**Task to carry out:** For this exercise, copy all the data exactly and include none of the pictures.

**Data in this exercise:**
□ □ □

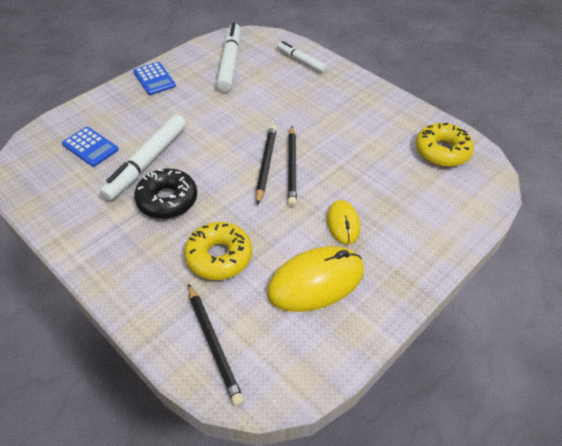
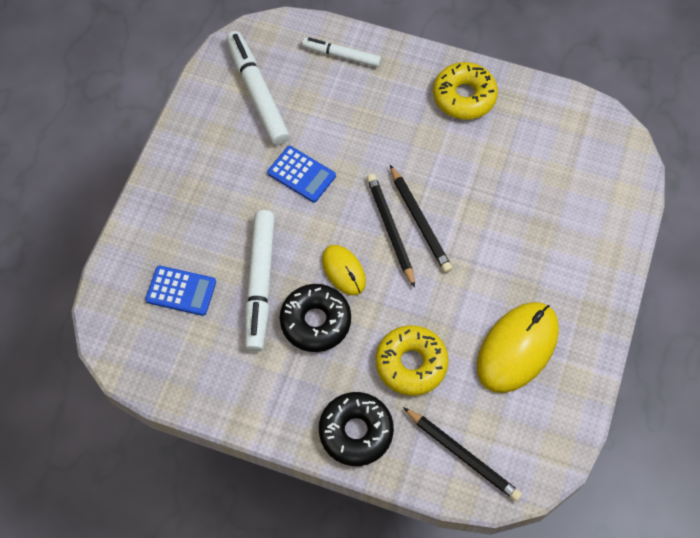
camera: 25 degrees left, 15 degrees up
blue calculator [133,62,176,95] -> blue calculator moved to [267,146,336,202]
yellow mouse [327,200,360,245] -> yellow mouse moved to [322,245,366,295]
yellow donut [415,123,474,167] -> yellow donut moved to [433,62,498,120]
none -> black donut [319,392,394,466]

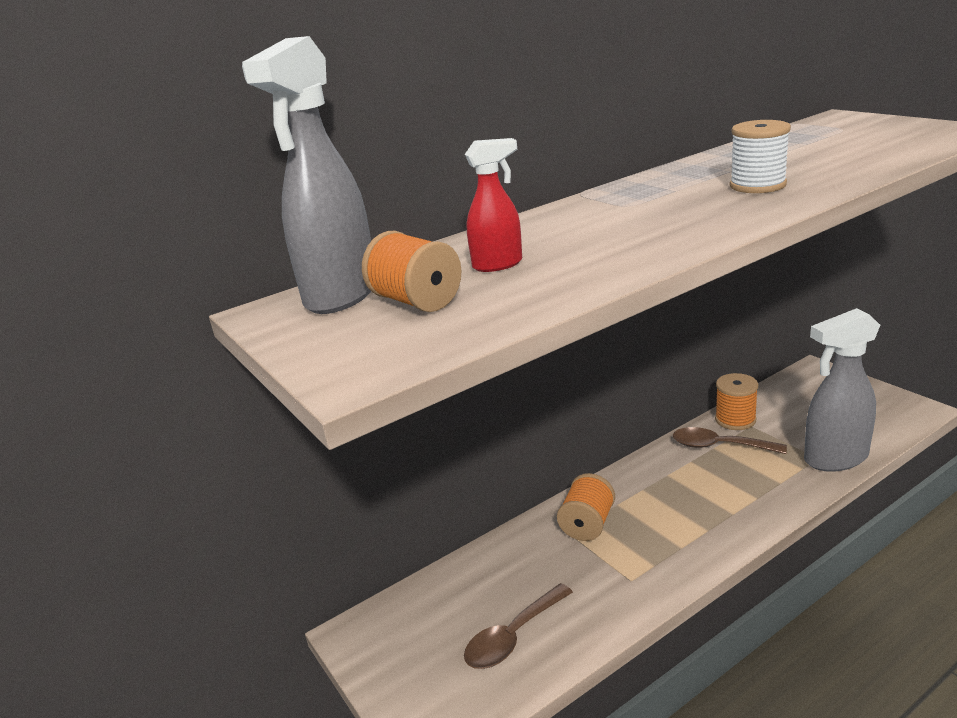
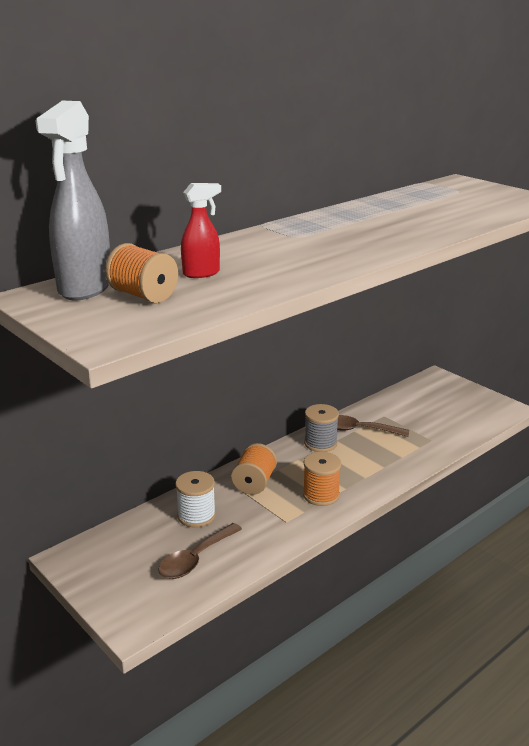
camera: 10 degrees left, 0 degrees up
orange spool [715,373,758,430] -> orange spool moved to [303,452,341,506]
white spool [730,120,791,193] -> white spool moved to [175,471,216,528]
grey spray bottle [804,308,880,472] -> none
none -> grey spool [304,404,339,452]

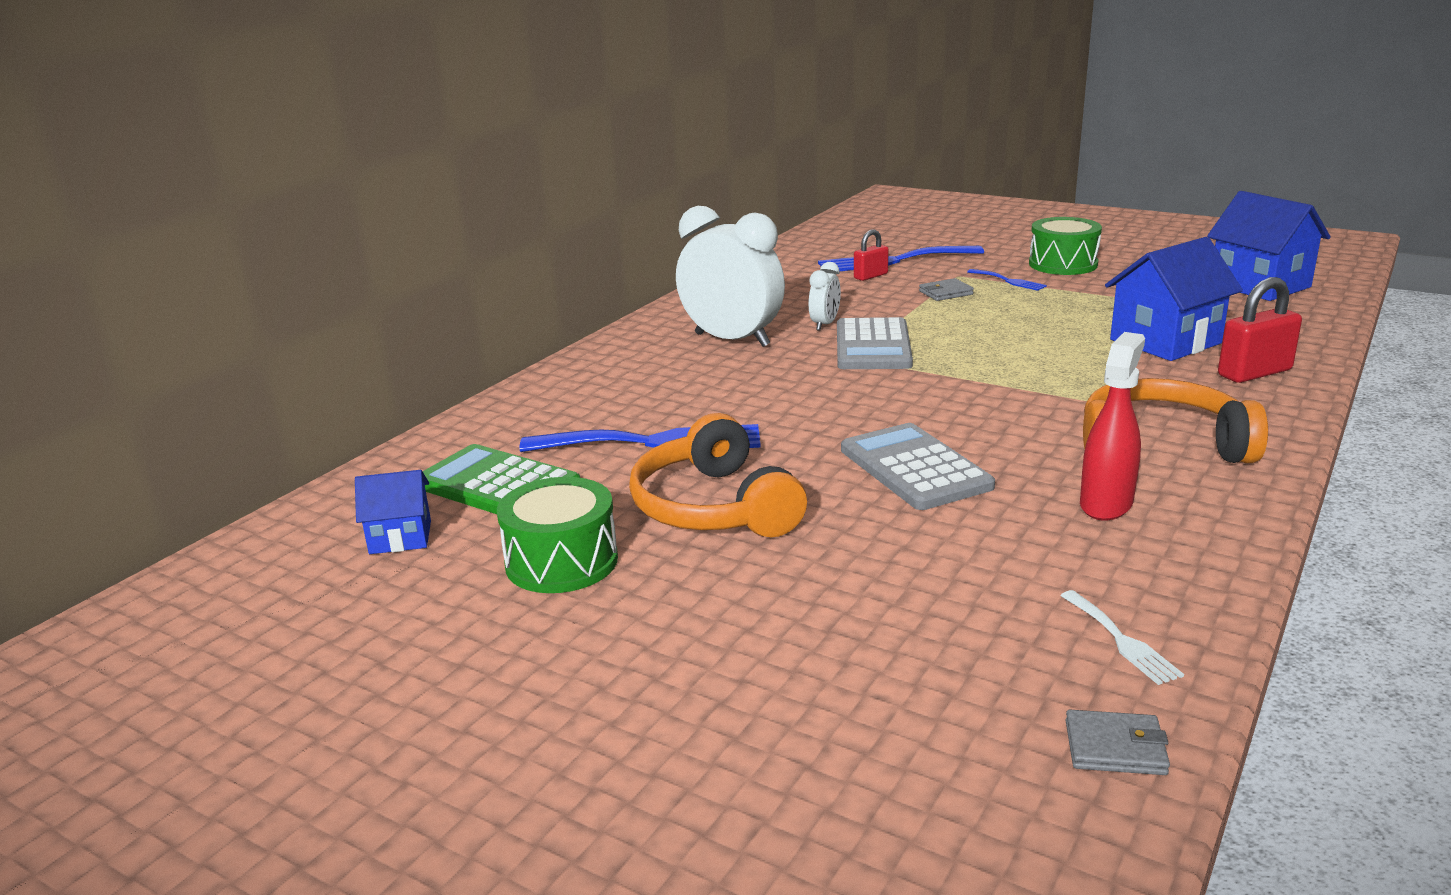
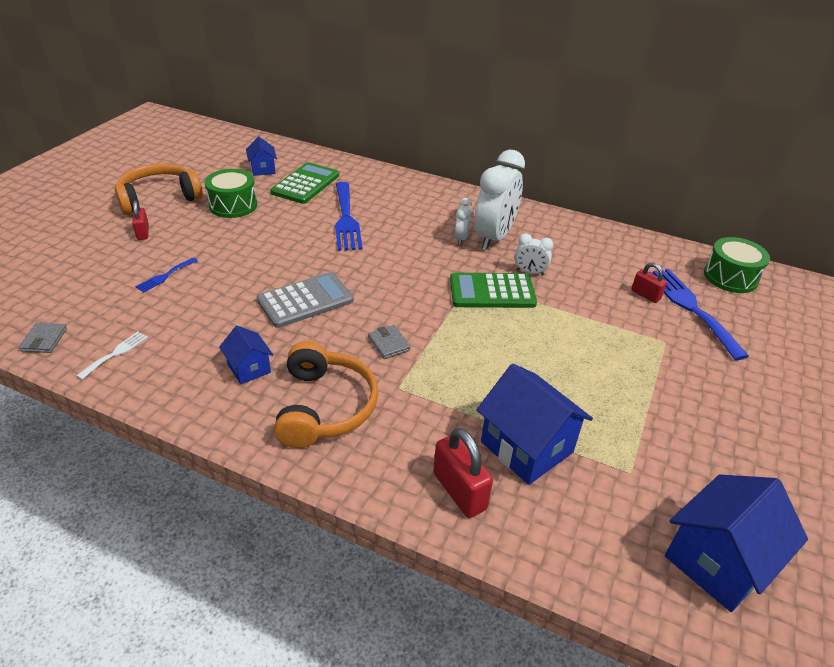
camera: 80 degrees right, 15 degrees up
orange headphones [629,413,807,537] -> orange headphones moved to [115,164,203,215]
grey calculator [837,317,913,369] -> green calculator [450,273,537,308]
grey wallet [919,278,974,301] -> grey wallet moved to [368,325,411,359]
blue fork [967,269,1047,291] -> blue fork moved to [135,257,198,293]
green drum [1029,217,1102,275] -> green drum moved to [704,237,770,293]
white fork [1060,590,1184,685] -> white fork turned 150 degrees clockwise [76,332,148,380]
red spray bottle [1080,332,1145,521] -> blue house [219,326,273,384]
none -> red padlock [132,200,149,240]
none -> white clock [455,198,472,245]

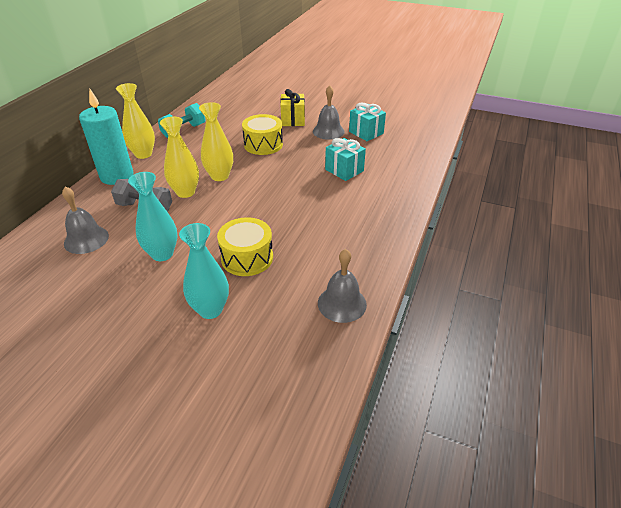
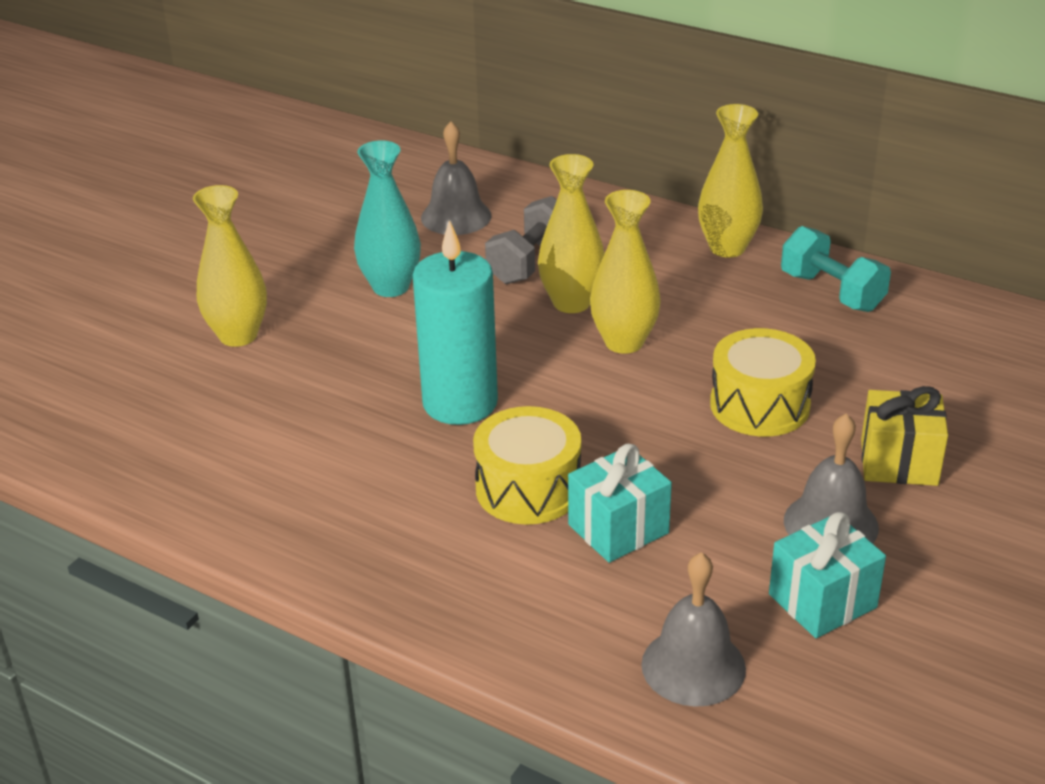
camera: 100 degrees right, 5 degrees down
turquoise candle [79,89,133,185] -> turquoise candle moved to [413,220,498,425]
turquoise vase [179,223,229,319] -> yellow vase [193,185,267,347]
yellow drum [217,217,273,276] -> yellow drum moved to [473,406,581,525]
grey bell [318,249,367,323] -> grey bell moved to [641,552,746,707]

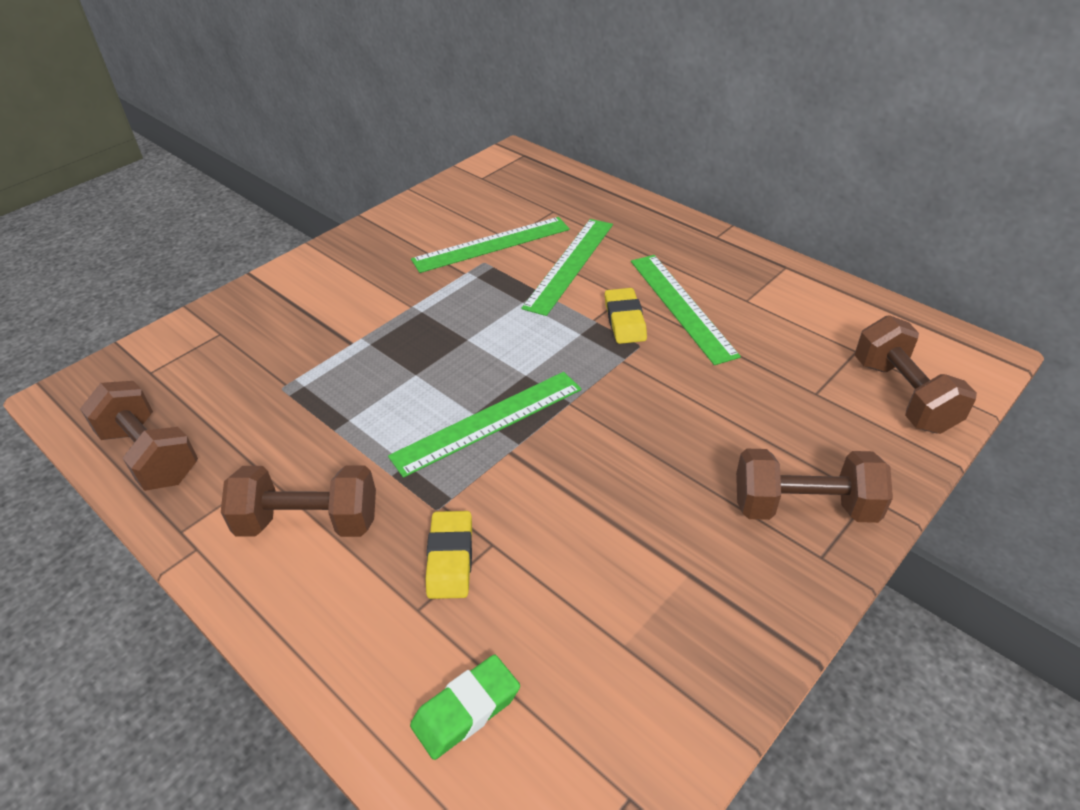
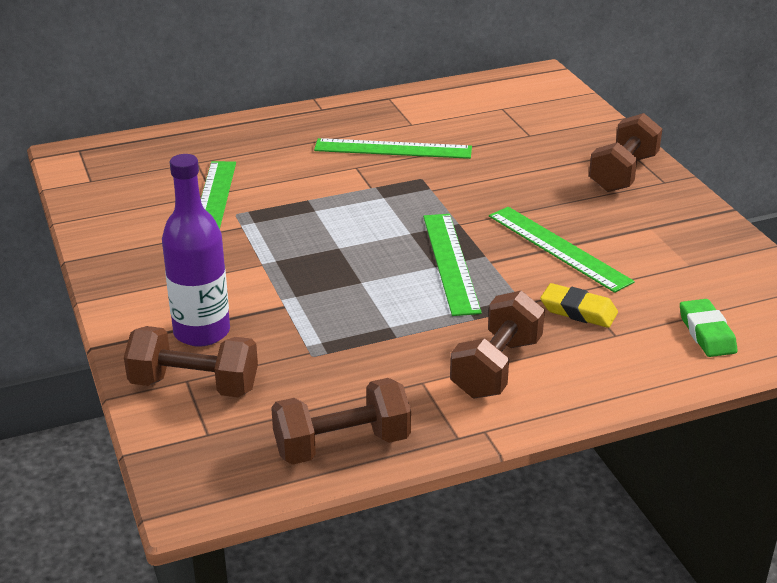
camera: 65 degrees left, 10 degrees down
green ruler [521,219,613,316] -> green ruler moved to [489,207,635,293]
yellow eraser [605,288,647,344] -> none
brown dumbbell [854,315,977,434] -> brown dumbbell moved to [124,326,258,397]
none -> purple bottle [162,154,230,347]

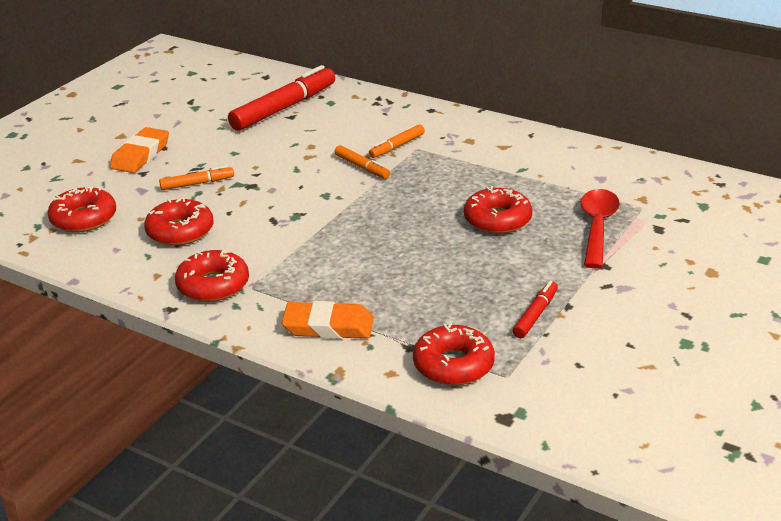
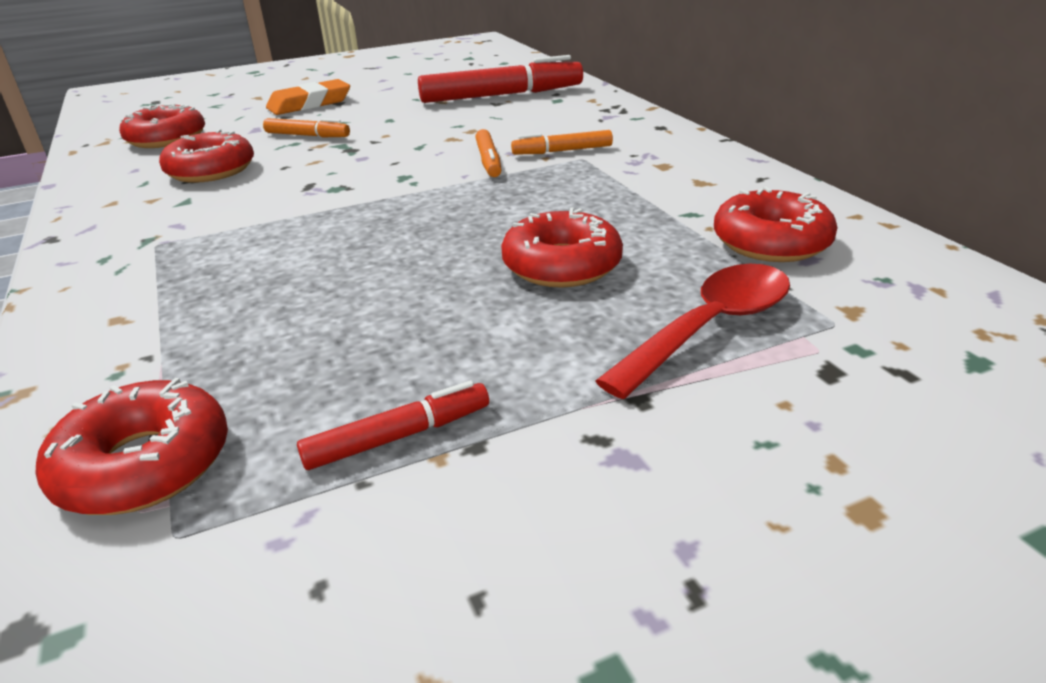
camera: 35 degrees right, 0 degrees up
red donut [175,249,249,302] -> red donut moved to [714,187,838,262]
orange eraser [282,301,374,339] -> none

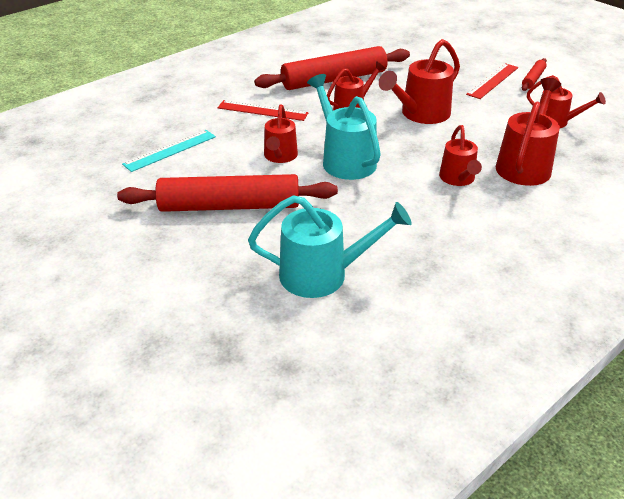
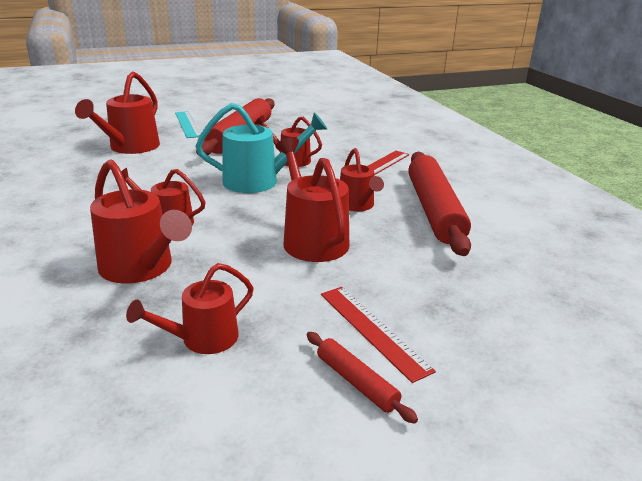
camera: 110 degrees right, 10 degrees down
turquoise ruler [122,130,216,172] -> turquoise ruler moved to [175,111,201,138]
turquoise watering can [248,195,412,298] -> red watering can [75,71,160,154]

□ □ □

**Response to the exercise:**
camera: 25 degrees left, 15 degrees up
blue calculator [133,62,176,95] -> blue calculator moved to [267,146,336,202]
yellow mouse [327,200,360,245] -> yellow mouse moved to [322,245,366,295]
yellow donut [415,123,474,167] -> yellow donut moved to [433,62,498,120]
none -> black donut [319,392,394,466]

camera: 10 degrees left, 0 degrees up
orange spool [715,373,758,430] -> orange spool moved to [303,452,341,506]
white spool [730,120,791,193] -> white spool moved to [175,471,216,528]
grey spray bottle [804,308,880,472] -> none
none -> grey spool [304,404,339,452]

camera: 80 degrees right, 15 degrees up
orange headphones [629,413,807,537] -> orange headphones moved to [115,164,203,215]
grey calculator [837,317,913,369] -> green calculator [450,273,537,308]
grey wallet [919,278,974,301] -> grey wallet moved to [368,325,411,359]
blue fork [967,269,1047,291] -> blue fork moved to [135,257,198,293]
green drum [1029,217,1102,275] -> green drum moved to [704,237,770,293]
white fork [1060,590,1184,685] -> white fork turned 150 degrees clockwise [76,332,148,380]
red spray bottle [1080,332,1145,521] -> blue house [219,326,273,384]
none -> red padlock [132,200,149,240]
none -> white clock [455,198,472,245]

camera: 100 degrees right, 5 degrees down
turquoise candle [79,89,133,185] -> turquoise candle moved to [413,220,498,425]
turquoise vase [179,223,229,319] -> yellow vase [193,185,267,347]
yellow drum [217,217,273,276] -> yellow drum moved to [473,406,581,525]
grey bell [318,249,367,323] -> grey bell moved to [641,552,746,707]

camera: 65 degrees left, 10 degrees down
green ruler [521,219,613,316] -> green ruler moved to [489,207,635,293]
yellow eraser [605,288,647,344] -> none
brown dumbbell [854,315,977,434] -> brown dumbbell moved to [124,326,258,397]
none -> purple bottle [162,154,230,347]

camera: 35 degrees right, 0 degrees up
red donut [175,249,249,302] -> red donut moved to [714,187,838,262]
orange eraser [282,301,374,339] -> none

camera: 110 degrees right, 10 degrees down
turquoise ruler [122,130,216,172] -> turquoise ruler moved to [175,111,201,138]
turquoise watering can [248,195,412,298] -> red watering can [75,71,160,154]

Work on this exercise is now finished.